*** Block opens ***
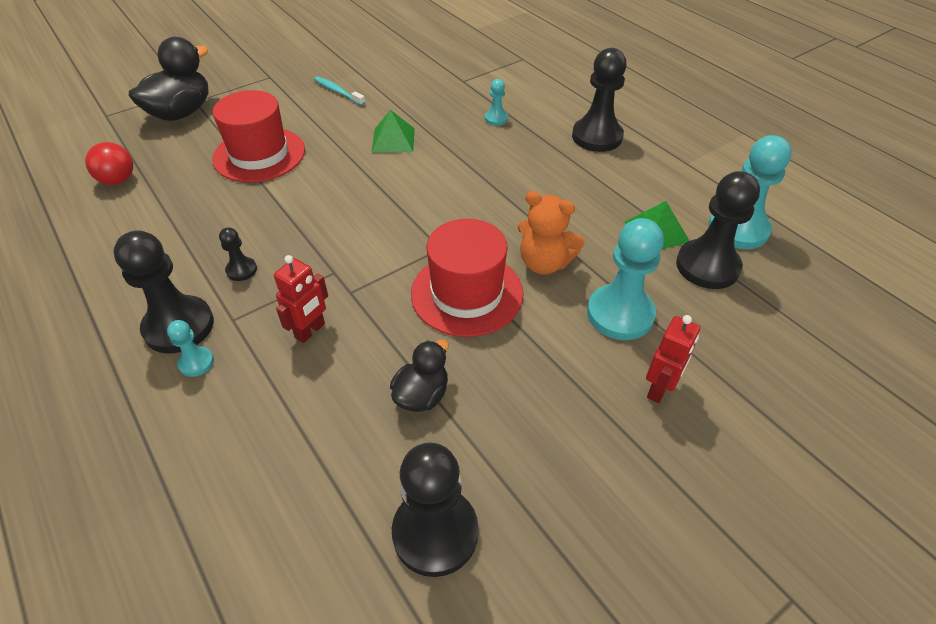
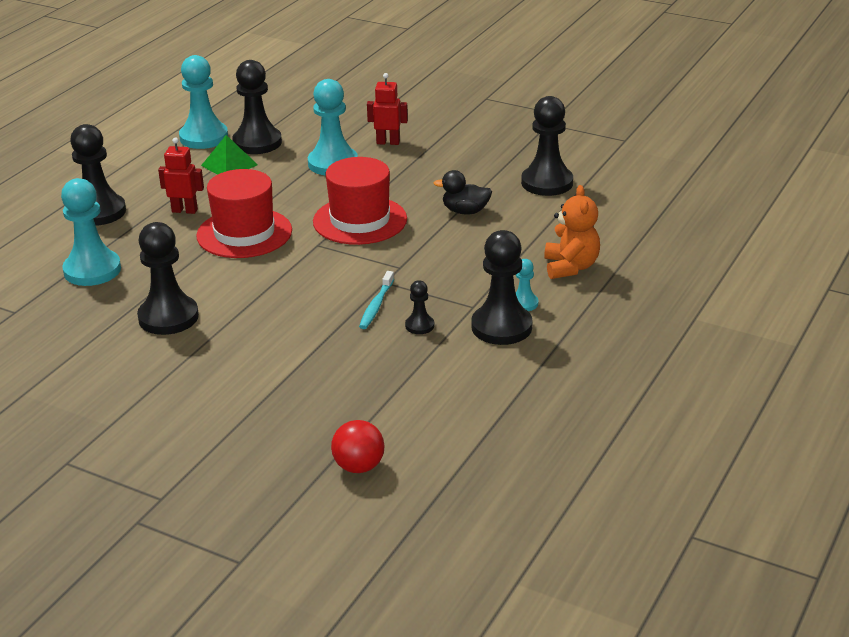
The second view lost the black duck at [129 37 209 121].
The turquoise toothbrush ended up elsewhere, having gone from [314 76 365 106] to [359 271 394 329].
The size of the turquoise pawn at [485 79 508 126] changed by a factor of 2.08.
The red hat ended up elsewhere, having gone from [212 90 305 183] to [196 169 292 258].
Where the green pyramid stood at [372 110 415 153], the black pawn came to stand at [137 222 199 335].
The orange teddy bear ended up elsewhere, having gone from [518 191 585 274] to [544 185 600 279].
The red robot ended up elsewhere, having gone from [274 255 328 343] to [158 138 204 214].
*** Block closes ***
Problem statement - Every line of the listing is to be retyped exactly; pictures stay out.

Answer for this exercise -
The second view lost the black duck at [129 37 209 121].
The turquoise toothbrush ended up elsewhere, having gone from [314 76 365 106] to [359 271 394 329].
The size of the turquoise pawn at [485 79 508 126] changed by a factor of 2.08.
The red hat ended up elsewhere, having gone from [212 90 305 183] to [196 169 292 258].
Where the green pyramid stood at [372 110 415 153], the black pawn came to stand at [137 222 199 335].
The orange teddy bear ended up elsewhere, having gone from [518 191 585 274] to [544 185 600 279].
The red robot ended up elsewhere, having gone from [274 255 328 343] to [158 138 204 214].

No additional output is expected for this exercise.